**WHAT IS REQUIRED**
When you have gone through the records, report how many lines include "PUMP", giving the number and nothing more.

[Items listed in a dataset]
-------------------------

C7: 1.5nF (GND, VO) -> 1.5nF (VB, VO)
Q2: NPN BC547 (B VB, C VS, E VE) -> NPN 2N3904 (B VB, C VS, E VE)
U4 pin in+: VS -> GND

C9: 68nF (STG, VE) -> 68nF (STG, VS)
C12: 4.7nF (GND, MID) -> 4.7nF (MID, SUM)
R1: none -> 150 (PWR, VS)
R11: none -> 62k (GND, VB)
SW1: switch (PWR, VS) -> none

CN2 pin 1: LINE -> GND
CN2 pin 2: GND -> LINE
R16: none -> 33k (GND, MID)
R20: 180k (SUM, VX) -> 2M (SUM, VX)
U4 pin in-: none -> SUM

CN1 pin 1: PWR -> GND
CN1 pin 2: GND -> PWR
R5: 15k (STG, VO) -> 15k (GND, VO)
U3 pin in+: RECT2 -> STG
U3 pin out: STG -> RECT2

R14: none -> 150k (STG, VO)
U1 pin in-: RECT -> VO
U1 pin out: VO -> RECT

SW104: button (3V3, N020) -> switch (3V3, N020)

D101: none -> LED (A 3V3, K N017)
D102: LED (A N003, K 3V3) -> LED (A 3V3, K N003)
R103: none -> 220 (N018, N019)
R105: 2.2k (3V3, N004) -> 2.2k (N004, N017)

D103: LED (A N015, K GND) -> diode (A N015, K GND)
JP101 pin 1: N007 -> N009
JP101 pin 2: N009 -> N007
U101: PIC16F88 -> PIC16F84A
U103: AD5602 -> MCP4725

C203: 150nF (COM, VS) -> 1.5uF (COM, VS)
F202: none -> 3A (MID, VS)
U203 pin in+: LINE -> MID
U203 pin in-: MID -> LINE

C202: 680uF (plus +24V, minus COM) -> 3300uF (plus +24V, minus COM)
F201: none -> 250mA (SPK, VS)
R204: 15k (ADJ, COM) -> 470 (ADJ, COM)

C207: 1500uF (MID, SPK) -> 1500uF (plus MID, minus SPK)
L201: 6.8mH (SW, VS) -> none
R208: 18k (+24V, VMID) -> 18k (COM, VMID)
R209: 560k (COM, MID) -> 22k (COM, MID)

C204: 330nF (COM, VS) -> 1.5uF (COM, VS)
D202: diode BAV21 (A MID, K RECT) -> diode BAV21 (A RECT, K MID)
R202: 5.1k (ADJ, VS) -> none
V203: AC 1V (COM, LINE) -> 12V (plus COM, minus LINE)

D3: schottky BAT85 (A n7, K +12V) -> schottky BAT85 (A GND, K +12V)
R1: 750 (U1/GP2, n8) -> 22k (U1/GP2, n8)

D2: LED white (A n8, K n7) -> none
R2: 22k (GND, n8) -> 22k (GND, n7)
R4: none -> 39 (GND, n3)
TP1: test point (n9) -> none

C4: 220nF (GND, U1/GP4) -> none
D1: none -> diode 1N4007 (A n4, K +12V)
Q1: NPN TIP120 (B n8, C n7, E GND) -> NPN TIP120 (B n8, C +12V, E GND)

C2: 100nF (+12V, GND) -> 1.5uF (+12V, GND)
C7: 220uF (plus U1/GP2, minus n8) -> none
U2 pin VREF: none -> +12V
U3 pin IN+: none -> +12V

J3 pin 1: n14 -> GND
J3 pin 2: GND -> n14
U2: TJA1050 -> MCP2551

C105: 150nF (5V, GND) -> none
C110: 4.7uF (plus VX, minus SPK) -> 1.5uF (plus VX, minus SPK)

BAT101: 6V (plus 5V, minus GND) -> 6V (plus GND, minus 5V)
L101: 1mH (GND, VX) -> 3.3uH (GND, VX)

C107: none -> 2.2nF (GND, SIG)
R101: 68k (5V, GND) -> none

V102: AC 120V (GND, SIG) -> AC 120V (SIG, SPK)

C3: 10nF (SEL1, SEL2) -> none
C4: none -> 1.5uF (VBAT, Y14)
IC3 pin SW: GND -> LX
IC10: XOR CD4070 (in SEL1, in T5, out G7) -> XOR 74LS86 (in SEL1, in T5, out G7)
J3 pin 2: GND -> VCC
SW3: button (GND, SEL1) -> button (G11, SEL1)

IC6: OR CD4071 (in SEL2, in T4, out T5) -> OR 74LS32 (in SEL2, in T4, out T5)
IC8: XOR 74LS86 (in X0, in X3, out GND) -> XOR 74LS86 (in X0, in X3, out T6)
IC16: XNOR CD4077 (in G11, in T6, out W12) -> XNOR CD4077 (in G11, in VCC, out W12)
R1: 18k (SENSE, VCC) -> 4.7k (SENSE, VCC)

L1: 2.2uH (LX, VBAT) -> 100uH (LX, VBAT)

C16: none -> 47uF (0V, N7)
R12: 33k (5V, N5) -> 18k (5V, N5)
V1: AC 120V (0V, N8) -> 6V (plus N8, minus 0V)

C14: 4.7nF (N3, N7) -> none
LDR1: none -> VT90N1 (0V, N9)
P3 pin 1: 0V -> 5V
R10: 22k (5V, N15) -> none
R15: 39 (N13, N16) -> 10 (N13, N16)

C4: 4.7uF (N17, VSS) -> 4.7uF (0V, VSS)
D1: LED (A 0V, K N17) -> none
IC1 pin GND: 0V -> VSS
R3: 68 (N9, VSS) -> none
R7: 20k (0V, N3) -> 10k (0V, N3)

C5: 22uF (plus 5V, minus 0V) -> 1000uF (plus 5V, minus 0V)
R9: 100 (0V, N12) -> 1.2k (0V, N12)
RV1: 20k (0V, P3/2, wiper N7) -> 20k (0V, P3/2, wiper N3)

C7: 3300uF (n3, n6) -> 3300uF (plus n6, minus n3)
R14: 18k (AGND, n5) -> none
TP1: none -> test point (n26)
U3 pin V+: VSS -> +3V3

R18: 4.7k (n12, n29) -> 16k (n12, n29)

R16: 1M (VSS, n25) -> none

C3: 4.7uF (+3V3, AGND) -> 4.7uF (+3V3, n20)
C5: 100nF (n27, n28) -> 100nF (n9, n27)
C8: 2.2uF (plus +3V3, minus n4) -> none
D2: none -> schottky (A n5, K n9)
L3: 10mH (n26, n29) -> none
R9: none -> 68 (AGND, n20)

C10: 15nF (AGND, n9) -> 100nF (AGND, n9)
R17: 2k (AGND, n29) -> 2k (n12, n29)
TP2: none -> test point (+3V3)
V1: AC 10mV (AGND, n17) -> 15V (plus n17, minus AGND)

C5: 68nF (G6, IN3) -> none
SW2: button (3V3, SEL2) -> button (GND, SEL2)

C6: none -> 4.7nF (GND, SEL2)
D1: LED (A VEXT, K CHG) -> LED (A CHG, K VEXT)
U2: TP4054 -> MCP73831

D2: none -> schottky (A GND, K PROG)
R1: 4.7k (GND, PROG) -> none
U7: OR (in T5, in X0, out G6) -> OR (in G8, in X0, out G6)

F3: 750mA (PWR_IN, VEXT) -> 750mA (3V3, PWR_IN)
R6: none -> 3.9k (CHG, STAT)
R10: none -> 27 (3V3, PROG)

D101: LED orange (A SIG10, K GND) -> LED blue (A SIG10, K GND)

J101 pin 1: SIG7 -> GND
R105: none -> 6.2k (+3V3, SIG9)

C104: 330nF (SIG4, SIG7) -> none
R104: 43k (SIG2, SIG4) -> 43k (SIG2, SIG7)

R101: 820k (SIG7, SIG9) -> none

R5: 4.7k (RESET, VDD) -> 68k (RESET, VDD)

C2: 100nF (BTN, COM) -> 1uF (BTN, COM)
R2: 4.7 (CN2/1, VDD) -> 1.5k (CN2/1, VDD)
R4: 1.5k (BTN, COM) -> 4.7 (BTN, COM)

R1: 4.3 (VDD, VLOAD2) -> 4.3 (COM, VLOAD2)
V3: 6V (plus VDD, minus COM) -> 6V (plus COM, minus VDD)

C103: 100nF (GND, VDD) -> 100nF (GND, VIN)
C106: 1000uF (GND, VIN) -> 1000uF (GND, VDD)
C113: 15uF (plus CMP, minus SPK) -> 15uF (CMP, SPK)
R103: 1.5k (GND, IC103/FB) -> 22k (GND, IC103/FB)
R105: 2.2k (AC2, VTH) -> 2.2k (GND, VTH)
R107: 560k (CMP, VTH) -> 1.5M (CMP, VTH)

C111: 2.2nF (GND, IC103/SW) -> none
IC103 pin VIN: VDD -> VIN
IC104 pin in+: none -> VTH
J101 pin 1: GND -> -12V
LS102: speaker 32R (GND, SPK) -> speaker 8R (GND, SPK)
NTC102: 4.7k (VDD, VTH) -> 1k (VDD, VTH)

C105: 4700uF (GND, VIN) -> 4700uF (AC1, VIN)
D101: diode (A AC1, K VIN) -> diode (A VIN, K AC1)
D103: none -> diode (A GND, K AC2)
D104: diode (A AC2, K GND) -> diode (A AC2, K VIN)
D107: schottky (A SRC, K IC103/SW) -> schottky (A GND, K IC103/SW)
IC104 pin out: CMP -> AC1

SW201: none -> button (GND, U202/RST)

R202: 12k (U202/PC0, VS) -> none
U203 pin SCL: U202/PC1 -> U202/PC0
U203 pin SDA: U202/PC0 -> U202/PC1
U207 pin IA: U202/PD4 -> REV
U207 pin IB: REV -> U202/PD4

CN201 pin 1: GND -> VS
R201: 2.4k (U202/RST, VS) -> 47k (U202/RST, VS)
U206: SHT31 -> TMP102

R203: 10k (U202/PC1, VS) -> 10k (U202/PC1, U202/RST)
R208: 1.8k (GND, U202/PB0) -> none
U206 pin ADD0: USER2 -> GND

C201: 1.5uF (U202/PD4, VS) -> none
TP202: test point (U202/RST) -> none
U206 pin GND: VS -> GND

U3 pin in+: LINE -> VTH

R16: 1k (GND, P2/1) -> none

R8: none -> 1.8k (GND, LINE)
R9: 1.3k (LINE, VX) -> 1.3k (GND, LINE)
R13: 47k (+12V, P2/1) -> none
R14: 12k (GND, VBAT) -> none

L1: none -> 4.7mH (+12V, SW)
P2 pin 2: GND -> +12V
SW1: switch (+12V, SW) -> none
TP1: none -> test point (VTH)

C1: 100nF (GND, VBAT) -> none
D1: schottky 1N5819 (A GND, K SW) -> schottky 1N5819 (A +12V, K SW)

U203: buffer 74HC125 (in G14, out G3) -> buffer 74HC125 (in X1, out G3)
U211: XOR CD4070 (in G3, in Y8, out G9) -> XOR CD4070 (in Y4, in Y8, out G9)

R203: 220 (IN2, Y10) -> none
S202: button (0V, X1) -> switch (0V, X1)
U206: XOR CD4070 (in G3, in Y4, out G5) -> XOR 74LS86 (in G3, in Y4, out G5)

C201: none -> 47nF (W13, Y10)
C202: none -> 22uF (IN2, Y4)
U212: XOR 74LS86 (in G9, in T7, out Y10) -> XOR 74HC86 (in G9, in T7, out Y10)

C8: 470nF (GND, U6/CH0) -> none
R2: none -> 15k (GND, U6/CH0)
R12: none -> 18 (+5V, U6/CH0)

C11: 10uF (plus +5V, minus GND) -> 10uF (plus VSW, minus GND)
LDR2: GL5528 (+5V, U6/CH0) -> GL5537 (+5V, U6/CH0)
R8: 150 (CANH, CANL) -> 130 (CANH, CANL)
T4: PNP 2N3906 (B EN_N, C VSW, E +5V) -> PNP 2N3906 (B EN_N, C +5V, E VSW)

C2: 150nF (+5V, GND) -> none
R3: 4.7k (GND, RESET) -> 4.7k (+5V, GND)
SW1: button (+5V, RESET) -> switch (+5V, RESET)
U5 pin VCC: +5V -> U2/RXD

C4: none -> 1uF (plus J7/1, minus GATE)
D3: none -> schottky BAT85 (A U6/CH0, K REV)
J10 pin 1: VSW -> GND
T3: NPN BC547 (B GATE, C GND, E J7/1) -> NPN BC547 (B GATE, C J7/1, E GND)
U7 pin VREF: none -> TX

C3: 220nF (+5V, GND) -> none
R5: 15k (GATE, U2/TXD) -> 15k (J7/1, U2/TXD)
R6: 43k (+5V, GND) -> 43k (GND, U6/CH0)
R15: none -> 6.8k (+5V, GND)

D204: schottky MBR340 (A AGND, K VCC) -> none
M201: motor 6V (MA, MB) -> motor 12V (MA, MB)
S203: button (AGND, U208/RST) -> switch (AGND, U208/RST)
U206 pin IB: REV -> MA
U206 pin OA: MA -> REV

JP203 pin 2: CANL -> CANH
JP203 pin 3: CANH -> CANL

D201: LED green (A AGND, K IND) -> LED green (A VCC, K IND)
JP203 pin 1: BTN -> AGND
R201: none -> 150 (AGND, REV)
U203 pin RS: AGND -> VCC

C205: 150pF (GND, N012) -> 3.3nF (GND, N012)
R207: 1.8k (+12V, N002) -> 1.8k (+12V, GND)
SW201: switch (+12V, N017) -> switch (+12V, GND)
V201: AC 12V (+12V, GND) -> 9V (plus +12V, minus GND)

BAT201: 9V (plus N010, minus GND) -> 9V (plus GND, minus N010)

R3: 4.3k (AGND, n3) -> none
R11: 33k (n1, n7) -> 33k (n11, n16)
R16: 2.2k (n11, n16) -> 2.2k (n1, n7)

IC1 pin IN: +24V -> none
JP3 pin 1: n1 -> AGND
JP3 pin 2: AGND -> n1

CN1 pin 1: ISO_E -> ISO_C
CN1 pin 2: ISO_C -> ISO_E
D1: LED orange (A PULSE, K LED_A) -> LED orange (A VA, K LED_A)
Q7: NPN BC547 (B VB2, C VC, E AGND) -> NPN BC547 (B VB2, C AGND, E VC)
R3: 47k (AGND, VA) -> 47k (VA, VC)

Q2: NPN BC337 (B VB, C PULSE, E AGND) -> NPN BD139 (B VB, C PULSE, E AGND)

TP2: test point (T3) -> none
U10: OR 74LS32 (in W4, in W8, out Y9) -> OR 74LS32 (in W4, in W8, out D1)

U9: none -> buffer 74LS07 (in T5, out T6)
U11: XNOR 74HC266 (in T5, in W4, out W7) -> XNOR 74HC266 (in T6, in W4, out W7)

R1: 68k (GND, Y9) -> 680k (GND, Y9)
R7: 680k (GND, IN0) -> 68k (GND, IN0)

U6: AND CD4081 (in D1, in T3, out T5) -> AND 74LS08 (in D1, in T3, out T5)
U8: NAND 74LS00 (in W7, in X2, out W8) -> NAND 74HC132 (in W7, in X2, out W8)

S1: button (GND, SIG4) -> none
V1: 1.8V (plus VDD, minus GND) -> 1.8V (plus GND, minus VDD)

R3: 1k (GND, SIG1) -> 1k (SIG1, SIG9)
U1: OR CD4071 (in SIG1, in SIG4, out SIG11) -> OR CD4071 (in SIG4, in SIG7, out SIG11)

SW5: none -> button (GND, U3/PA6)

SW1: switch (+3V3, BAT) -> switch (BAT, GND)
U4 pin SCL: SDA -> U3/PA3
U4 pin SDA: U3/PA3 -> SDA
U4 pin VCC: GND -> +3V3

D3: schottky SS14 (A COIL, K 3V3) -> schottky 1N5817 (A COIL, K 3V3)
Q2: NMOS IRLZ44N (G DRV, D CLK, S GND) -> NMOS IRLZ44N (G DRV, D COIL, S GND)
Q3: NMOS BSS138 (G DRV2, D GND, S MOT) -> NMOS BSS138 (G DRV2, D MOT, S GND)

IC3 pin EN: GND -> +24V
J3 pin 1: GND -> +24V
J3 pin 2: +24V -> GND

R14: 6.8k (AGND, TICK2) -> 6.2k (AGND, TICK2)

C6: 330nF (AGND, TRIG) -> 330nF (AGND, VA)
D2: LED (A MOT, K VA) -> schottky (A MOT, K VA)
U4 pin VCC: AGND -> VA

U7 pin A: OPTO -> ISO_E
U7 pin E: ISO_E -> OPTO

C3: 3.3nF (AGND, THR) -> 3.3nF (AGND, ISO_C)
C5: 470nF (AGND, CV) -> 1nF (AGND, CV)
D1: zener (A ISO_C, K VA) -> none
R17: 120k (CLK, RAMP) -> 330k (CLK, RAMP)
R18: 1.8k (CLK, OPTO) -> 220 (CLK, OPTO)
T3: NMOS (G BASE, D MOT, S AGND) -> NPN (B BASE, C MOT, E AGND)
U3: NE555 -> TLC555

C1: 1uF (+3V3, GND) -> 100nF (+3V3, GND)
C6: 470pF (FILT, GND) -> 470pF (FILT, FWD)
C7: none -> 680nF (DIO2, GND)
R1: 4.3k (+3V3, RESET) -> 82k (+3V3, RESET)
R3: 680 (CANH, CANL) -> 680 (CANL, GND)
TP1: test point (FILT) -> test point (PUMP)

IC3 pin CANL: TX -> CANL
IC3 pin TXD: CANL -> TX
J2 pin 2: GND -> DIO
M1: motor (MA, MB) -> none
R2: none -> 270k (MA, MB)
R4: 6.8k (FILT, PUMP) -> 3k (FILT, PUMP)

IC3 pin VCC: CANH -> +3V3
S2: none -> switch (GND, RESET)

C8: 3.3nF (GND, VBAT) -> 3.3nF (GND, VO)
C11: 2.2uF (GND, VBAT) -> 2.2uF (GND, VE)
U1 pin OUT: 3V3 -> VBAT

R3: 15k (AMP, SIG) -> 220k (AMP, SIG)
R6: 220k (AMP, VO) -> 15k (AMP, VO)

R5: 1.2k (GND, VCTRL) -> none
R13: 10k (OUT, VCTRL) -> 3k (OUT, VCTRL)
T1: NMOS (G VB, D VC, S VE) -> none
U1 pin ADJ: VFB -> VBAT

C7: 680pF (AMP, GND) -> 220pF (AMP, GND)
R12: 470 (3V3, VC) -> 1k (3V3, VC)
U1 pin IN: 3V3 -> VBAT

-------------------------

**RESULT BELOW**
2